PROVIDED RECORDS:
───

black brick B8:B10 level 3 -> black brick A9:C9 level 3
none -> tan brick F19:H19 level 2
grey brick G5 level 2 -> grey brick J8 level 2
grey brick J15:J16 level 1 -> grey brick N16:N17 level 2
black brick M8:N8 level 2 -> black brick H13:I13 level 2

───

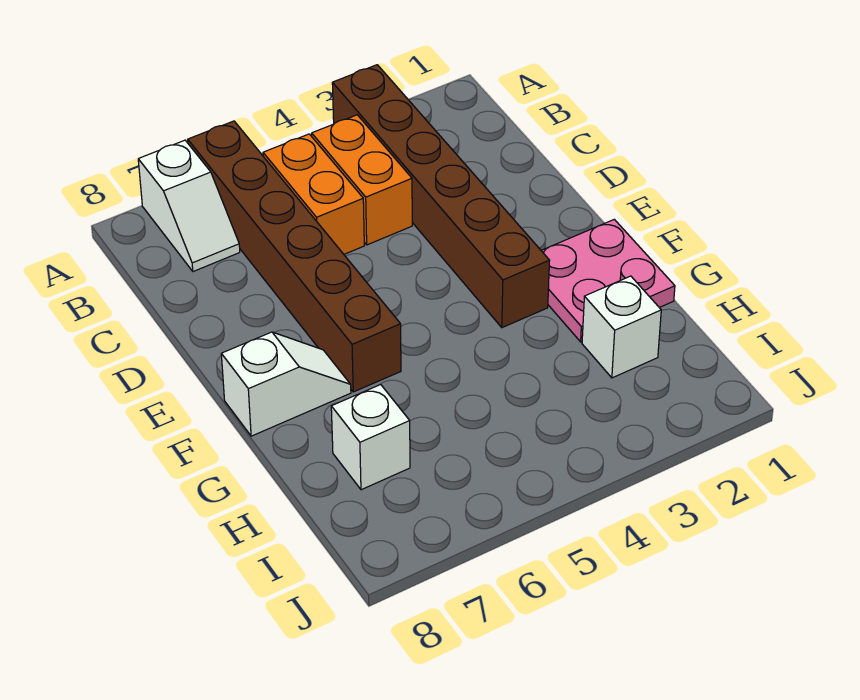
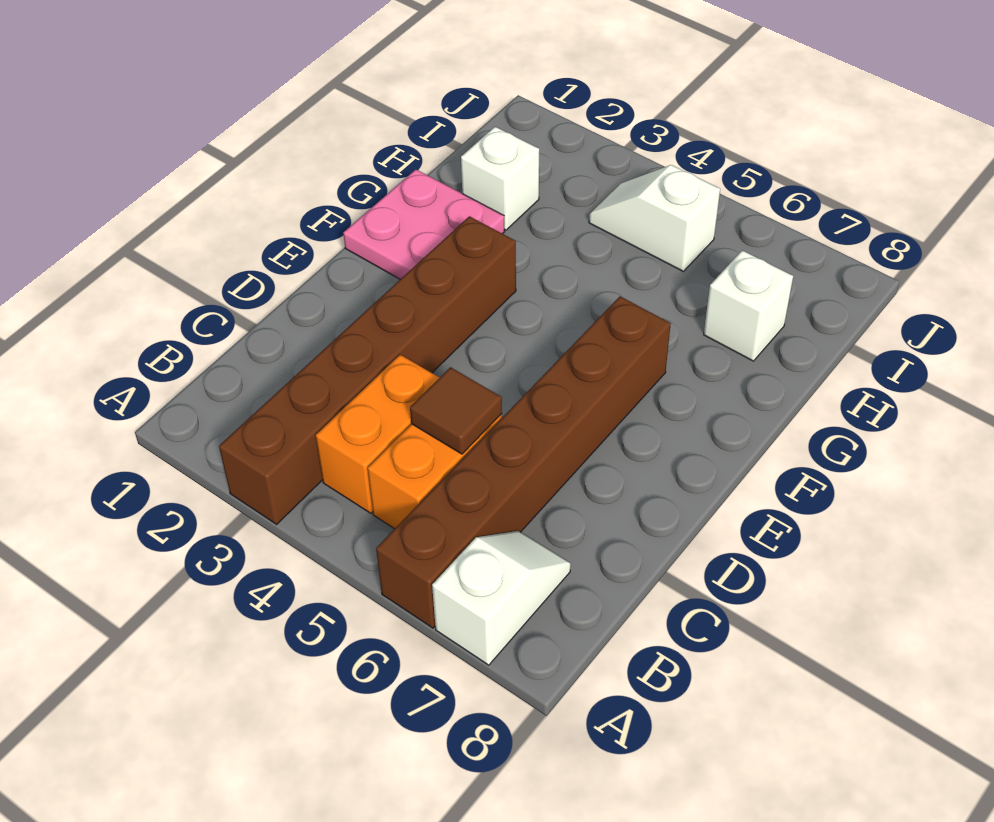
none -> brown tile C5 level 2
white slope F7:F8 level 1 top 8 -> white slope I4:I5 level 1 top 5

───

WORK ORDER: Of all the lines in the data above, show only those that hold the word "none".

SOLUTION FOR THIS EXERCISE:
none -> tan brick F19:H19 level 2
none -> brown tile C5 level 2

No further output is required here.